* Directions
Using the records below, quote only the span that opens with the line containing "J4 pin 1: AGND -> N14" and closes with the line containing "X1: 32.768kHz (XI, XO) -> 40MHz (XI, XO)", exactly and inclusively.

START Task input

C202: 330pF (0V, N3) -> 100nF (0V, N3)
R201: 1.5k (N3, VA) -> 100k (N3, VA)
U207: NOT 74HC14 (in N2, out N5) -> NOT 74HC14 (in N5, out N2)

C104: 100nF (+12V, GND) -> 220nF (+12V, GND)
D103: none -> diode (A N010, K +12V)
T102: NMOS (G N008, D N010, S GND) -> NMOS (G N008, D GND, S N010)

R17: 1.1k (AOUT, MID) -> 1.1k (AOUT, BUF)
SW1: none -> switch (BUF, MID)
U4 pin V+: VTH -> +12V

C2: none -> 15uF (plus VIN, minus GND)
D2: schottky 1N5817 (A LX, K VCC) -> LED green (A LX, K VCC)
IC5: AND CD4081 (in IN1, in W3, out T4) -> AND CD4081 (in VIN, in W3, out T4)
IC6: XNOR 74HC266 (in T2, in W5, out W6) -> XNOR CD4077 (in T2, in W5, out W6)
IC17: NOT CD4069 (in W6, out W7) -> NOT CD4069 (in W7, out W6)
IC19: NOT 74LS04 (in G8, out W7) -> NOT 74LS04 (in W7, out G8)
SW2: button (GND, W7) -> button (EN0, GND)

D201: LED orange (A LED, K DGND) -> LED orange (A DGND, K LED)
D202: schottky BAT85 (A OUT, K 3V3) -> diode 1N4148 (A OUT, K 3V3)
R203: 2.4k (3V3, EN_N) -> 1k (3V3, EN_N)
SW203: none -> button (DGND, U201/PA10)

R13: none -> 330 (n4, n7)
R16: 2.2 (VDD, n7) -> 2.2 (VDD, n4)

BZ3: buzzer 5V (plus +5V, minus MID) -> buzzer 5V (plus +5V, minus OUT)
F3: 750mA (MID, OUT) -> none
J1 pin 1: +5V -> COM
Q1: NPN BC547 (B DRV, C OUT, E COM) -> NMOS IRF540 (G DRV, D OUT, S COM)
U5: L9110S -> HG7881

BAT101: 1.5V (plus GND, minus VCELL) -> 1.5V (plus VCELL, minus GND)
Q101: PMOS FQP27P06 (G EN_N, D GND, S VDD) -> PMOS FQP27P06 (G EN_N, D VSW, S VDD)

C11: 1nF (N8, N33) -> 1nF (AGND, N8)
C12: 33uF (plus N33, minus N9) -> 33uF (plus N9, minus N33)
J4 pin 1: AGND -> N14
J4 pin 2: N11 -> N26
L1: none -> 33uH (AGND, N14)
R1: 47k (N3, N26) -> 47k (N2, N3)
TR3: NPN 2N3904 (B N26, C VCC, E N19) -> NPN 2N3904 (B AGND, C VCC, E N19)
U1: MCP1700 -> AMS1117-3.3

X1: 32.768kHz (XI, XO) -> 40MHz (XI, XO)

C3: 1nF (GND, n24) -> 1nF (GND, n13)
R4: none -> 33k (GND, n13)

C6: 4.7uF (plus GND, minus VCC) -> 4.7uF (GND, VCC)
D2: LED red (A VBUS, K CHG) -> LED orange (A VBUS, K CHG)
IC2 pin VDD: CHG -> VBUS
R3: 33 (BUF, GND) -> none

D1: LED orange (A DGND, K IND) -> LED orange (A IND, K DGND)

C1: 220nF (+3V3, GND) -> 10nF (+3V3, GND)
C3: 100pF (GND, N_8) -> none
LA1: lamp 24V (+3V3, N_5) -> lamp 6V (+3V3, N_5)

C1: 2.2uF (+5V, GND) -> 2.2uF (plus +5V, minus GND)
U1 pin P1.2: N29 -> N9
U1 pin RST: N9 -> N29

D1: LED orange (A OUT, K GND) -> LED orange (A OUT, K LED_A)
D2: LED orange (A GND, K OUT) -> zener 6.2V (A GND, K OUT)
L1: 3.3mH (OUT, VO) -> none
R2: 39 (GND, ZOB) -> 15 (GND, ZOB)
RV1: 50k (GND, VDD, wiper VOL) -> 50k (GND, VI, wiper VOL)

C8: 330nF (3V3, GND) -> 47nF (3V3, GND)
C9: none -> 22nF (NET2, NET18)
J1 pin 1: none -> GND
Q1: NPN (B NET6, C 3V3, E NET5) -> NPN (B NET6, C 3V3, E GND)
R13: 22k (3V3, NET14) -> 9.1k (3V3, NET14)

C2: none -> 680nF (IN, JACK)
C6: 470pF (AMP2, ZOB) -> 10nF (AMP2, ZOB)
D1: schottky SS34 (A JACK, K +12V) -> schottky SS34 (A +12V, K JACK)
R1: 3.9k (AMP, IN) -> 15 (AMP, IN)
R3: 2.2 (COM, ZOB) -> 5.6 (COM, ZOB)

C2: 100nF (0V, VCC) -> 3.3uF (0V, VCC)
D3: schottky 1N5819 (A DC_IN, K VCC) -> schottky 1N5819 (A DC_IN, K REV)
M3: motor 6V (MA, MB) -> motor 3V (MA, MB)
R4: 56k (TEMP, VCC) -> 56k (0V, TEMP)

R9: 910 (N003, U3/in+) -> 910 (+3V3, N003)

END Task input

* Reply
J4 pin 1: AGND -> N14
J4 pin 2: N11 -> N26
L1: none -> 33uH (AGND, N14)
R1: 47k (N3, N26) -> 47k (N2, N3)
TR3: NPN 2N3904 (B N26, C VCC, E N19) -> NPN 2N3904 (B AGND, C VCC, E N19)
U1: MCP1700 -> AMS1117-3.3

X1: 32.768kHz (XI, XO) -> 40MHz (XI, XO)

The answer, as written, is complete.